Excerpts from a dataset:
'''

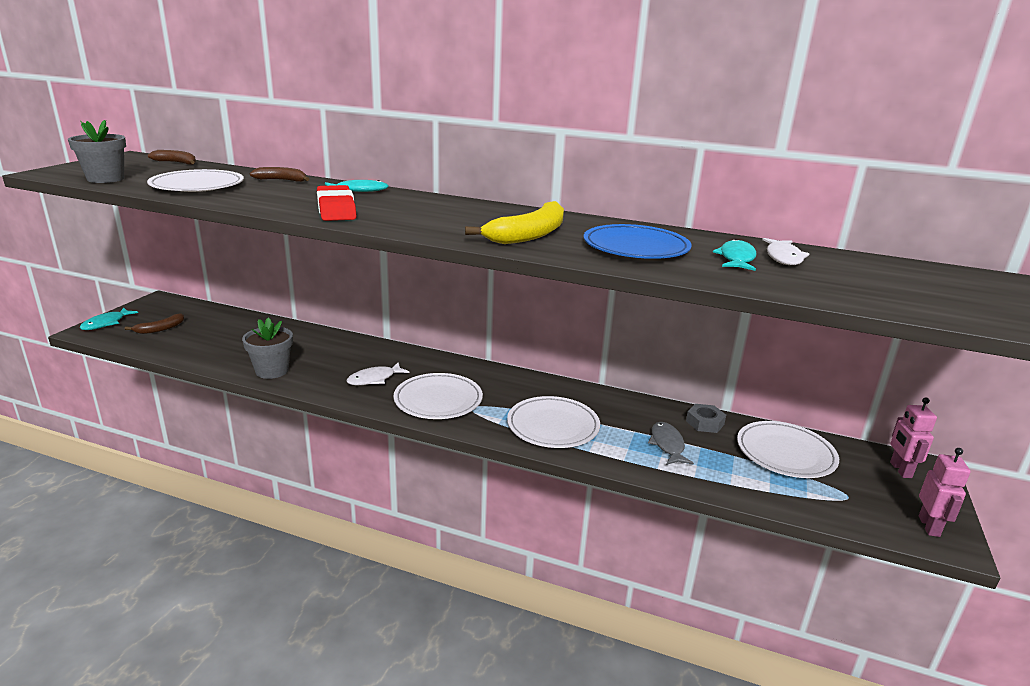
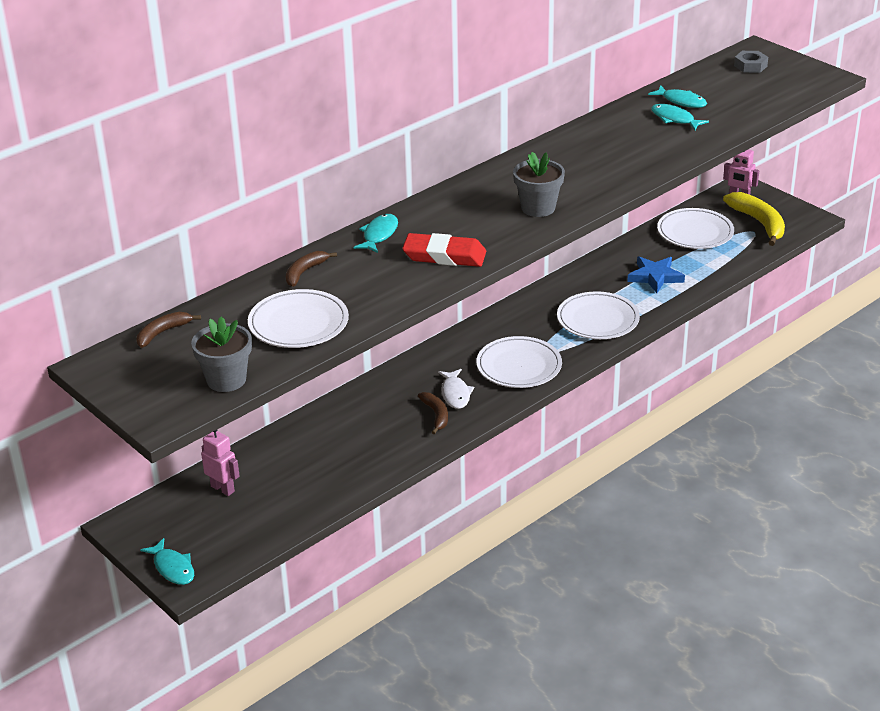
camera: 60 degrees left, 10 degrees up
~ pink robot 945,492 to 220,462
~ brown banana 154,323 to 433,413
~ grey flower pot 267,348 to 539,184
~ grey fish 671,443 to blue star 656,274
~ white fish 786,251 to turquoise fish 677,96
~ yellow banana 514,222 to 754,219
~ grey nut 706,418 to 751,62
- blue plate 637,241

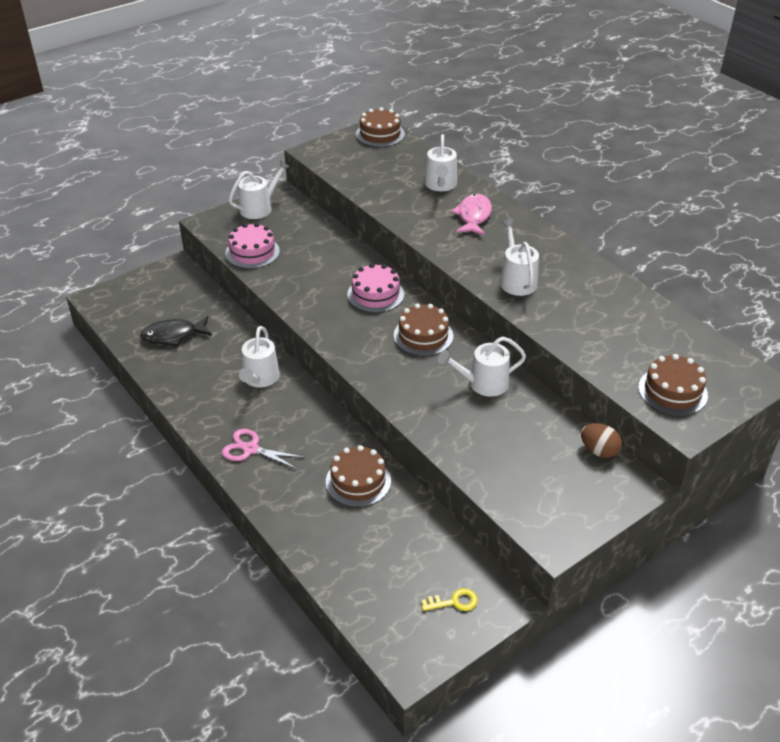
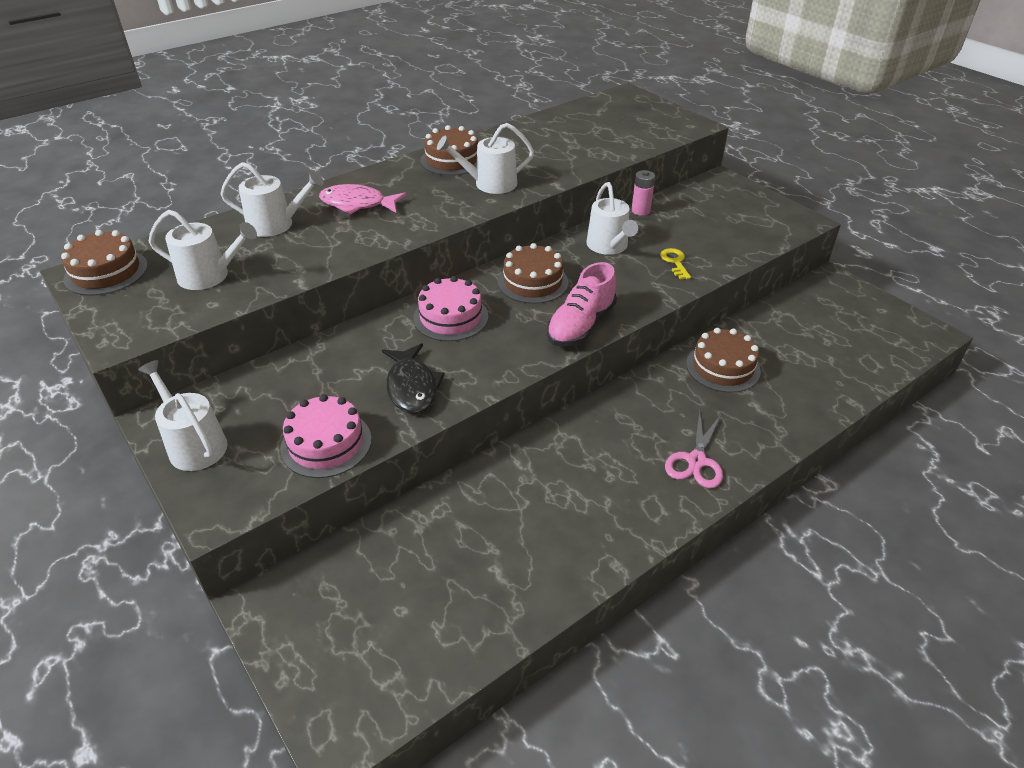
camera: 90 degrees left, 0 degrees up
~ white watering can 259,357 to 203,250
~ black fish 176,331 to 413,378
~ brown cake 673,385 to 449,150
+ pink shoe 582,304
+ pink battery 643,193
~ yellow key 449,599 to 675,264
- brown egg 601,440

'''

- [WHAT YOU HAVE TO DO]
Return every entry exactly, dropping the pictures.

- [FINAL ANSWER]
camera: 60 degrees left, 10 degrees up
~ pink robot 945,492 to 220,462
~ brown banana 154,323 to 433,413
~ grey flower pot 267,348 to 539,184
~ grey fish 671,443 to blue star 656,274
~ white fish 786,251 to turquoise fish 677,96
~ yellow banana 514,222 to 754,219
~ grey nut 706,418 to 751,62
- blue plate 637,241

camera: 90 degrees left, 0 degrees up
~ white watering can 259,357 to 203,250
~ black fish 176,331 to 413,378
~ brown cake 673,385 to 449,150
+ pink shoe 582,304
+ pink battery 643,193
~ yellow key 449,599 to 675,264
- brown egg 601,440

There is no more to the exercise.